Provided information below:
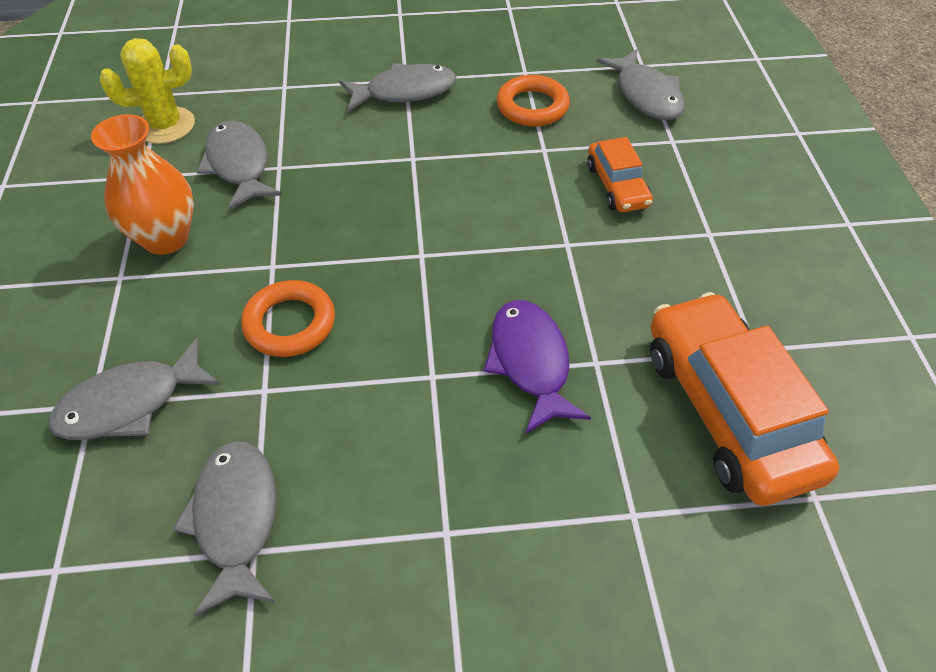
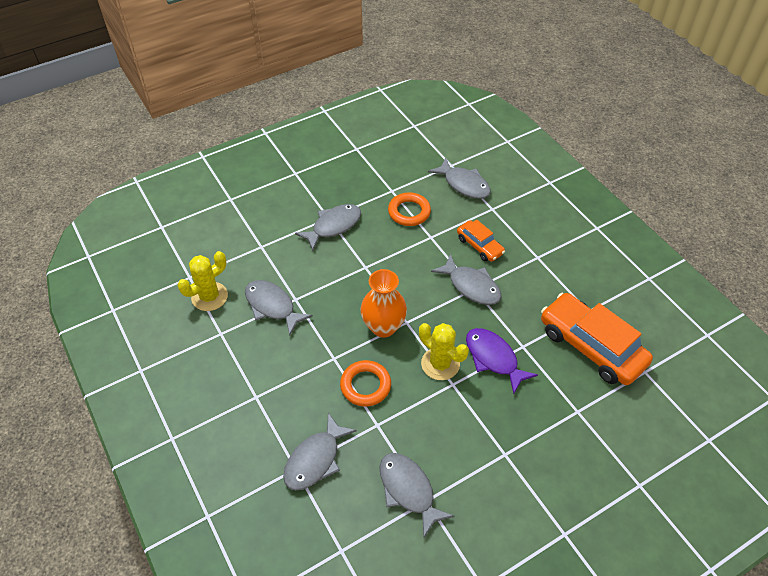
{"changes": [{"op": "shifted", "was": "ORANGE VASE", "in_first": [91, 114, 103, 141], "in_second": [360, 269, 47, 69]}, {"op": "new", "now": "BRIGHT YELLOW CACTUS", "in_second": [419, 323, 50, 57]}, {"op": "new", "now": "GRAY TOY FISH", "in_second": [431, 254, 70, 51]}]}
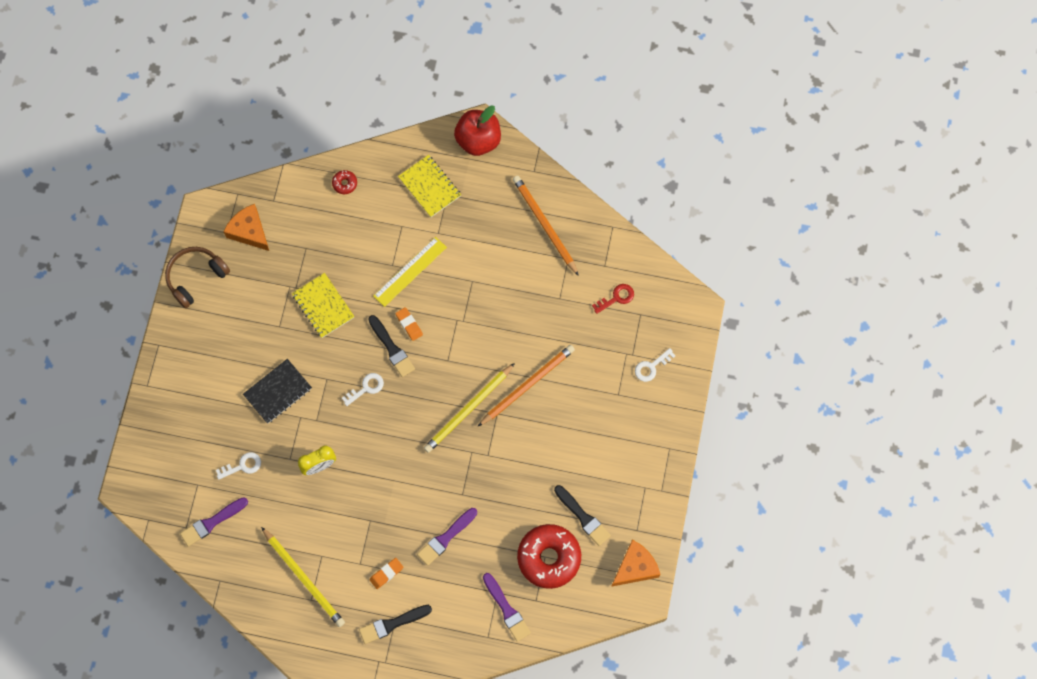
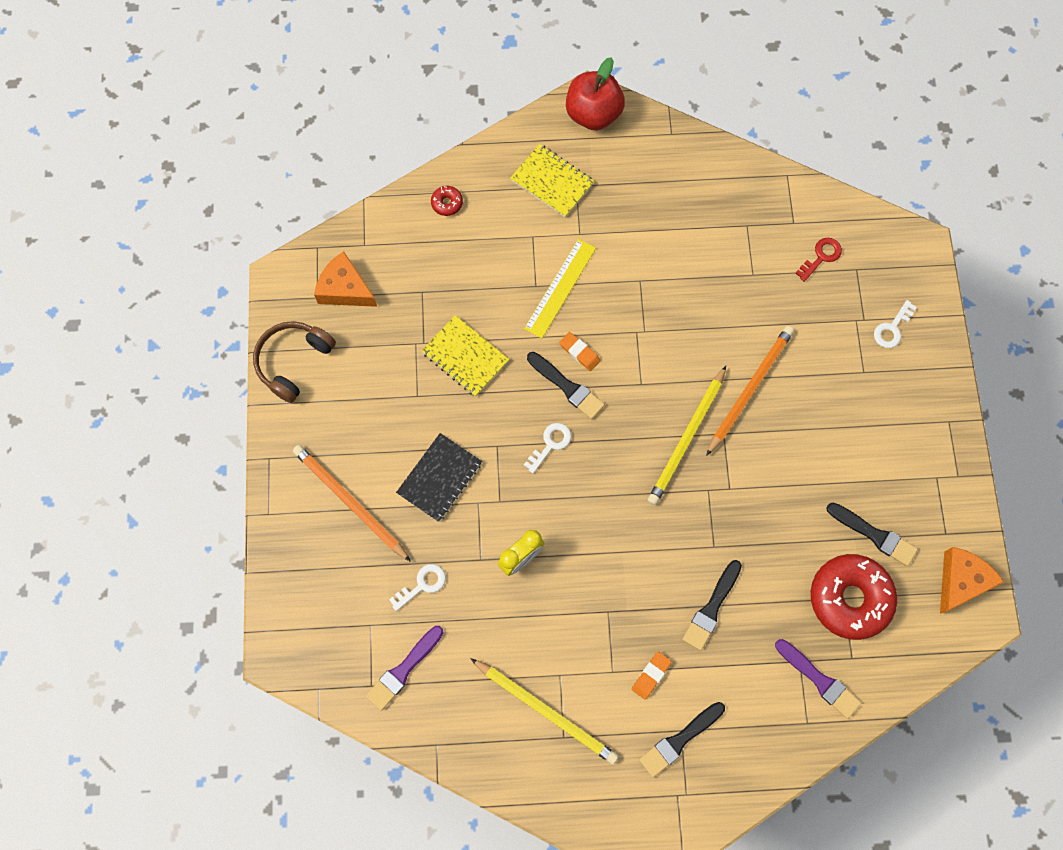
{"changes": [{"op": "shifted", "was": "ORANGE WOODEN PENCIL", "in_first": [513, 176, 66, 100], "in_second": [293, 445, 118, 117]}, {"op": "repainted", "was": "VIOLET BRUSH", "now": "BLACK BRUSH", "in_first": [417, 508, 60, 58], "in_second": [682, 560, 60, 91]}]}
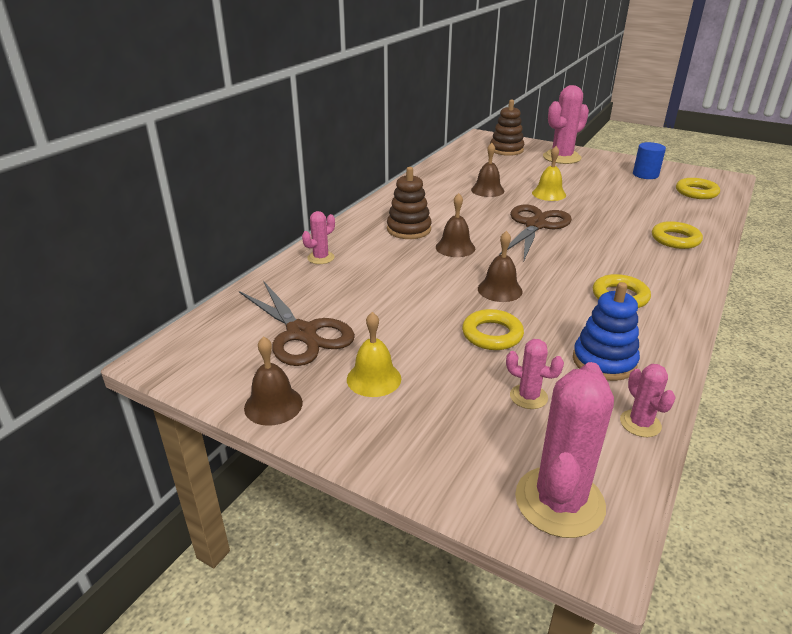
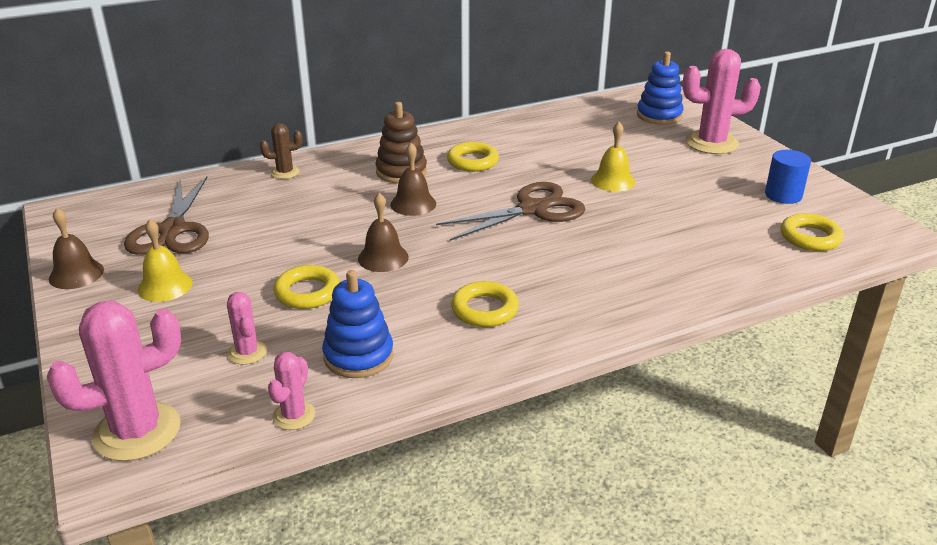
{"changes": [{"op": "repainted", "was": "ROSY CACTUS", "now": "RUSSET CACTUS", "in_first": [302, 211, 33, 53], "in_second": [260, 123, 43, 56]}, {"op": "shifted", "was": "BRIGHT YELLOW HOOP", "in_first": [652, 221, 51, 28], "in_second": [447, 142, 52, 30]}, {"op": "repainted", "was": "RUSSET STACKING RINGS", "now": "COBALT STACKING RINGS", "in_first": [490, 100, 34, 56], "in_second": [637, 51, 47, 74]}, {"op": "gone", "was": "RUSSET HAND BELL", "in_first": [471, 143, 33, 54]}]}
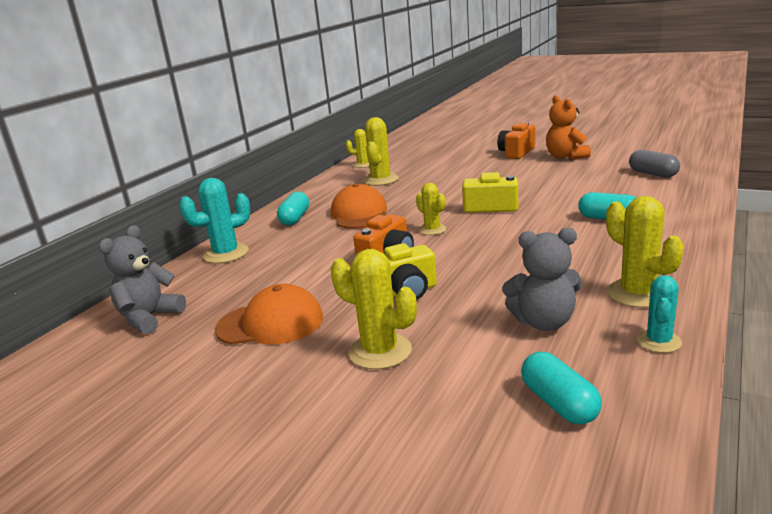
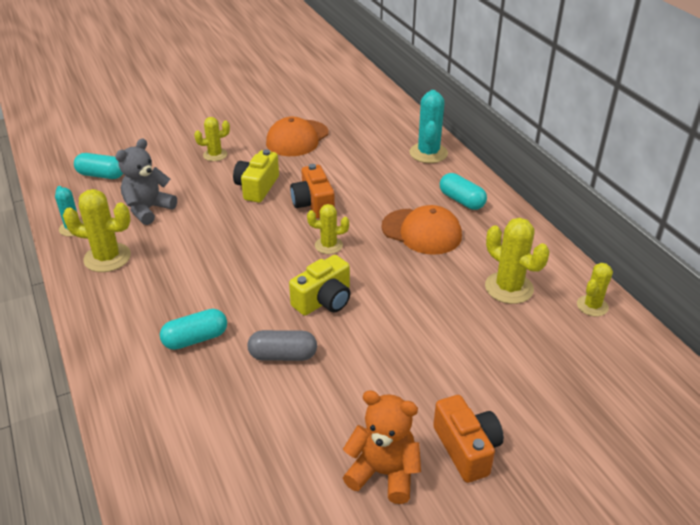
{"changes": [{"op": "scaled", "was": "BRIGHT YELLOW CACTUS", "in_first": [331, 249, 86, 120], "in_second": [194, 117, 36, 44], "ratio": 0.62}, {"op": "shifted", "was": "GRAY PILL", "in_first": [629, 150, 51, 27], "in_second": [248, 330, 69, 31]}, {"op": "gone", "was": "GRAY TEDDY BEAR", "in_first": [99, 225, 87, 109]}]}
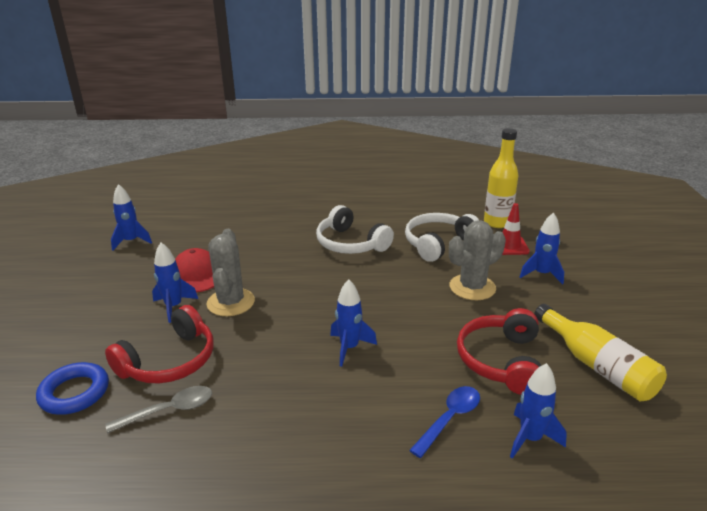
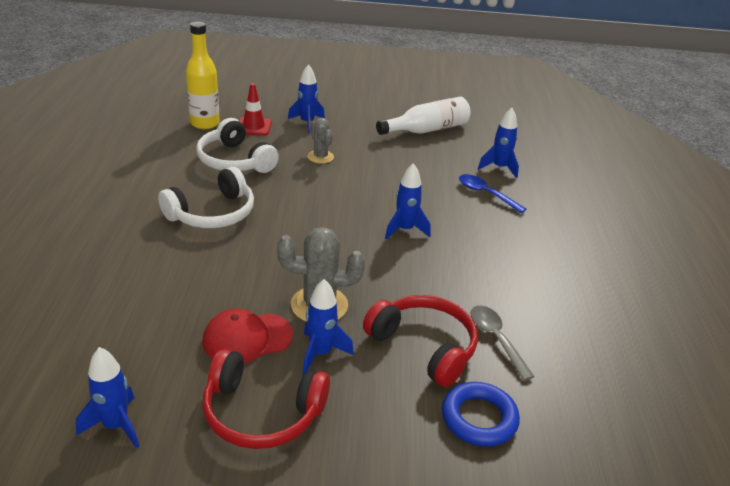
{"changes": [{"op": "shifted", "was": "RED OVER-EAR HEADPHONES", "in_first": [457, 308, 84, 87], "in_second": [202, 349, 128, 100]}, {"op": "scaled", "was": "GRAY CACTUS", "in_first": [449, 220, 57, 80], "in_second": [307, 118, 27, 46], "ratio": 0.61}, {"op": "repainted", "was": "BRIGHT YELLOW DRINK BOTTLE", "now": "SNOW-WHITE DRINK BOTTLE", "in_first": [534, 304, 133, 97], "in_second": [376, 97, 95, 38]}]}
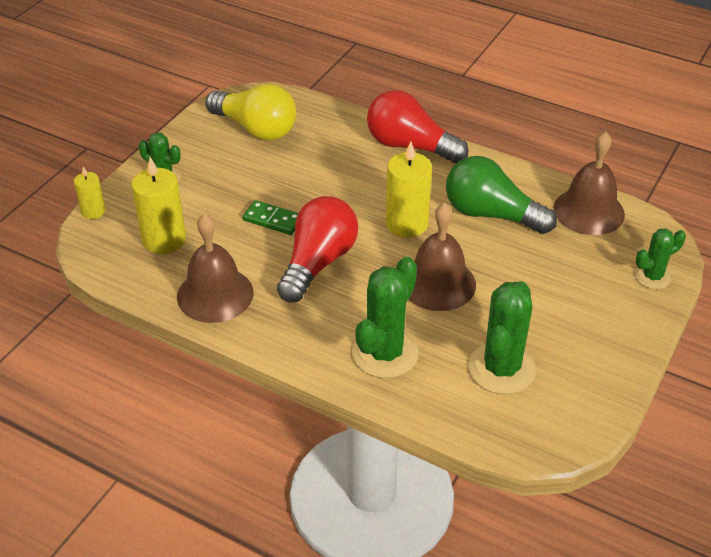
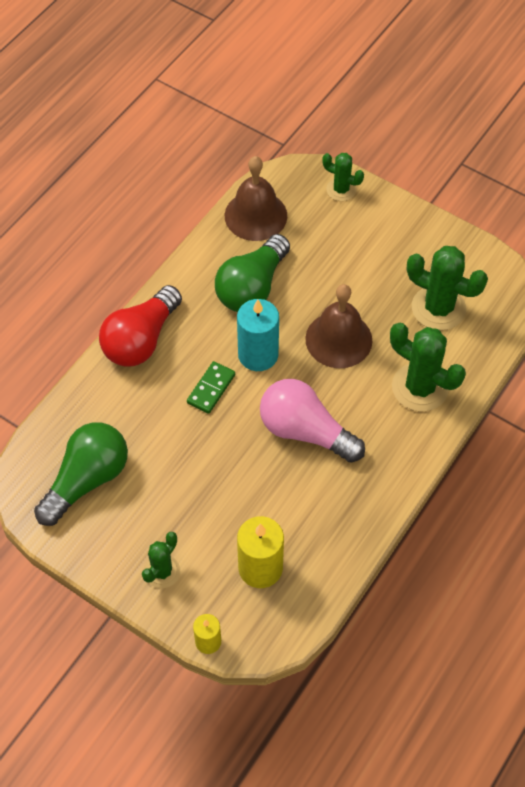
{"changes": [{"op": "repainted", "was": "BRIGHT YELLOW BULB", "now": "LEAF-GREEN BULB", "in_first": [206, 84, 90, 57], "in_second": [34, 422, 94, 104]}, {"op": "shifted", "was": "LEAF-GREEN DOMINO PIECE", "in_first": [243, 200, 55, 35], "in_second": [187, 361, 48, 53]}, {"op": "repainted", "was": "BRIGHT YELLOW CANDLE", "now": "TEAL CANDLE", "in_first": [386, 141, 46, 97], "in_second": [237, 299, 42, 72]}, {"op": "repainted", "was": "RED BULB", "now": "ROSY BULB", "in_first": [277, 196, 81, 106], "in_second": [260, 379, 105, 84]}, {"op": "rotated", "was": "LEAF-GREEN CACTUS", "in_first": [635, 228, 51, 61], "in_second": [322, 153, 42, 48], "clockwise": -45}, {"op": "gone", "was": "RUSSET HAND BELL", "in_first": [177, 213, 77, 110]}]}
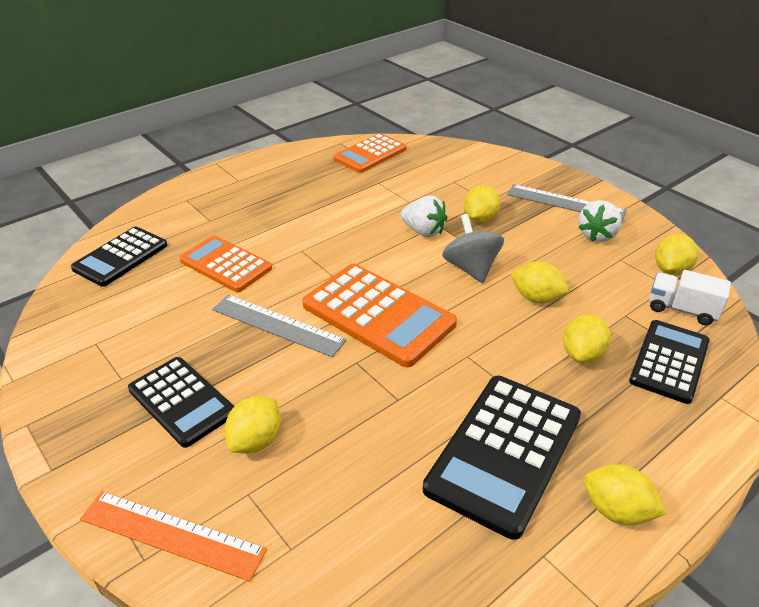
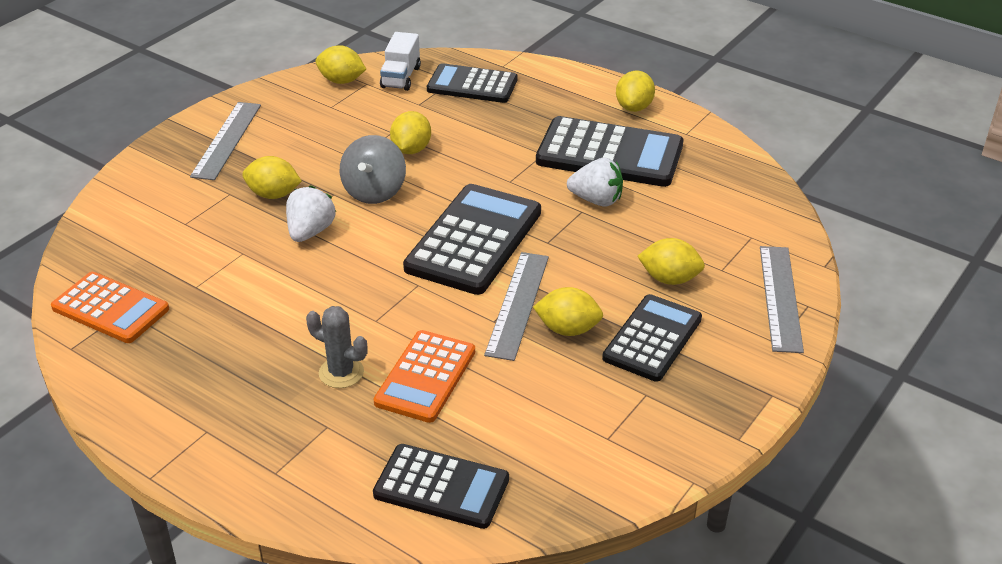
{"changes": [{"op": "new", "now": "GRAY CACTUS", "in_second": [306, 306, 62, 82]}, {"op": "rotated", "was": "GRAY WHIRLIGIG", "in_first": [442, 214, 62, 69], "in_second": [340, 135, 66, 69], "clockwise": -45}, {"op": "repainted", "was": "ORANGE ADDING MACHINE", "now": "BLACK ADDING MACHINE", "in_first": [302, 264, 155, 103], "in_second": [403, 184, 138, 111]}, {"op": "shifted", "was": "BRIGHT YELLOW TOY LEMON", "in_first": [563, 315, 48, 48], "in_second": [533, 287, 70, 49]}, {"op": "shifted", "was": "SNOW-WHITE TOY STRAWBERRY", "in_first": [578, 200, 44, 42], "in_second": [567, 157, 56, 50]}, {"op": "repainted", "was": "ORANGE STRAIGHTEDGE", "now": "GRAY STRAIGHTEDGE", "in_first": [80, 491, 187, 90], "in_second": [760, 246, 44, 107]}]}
End of Provided information.
→ **What to work on**
Search the entries for the word "ratio", then list each line that holds it.

→ **Your response**
{"changes": [{"op": "scaled", "was": "BRIGHT YELLOW CACTUS", "in_first": [331, 249, 86, 120], "in_second": [194, 117, 36, 44], "ratio": 0.62}, {"op": "shifted", "was": "GRAY PILL", "in_first": [629, 150, 51, 27], "in_second": [248, 330, 69, 31]}, {"op": "gone", "was": "GRAY TEDDY BEAR", "in_first": [99, 225, 87, 109]}]}
{"changes": [{"op": "shifted", "was": "RED OVER-EAR HEADPHONES", "in_first": [457, 308, 84, 87], "in_second": [202, 349, 128, 100]}, {"op": "scaled", "was": "GRAY CACTUS", "in_first": [449, 220, 57, 80], "in_second": [307, 118, 27, 46], "ratio": 0.61}, {"op": "repainted", "was": "BRIGHT YELLOW DRINK BOTTLE", "now": "SNOW-WHITE DRINK BOTTLE", "in_first": [534, 304, 133, 97], "in_second": [376, 97, 95, 38]}]}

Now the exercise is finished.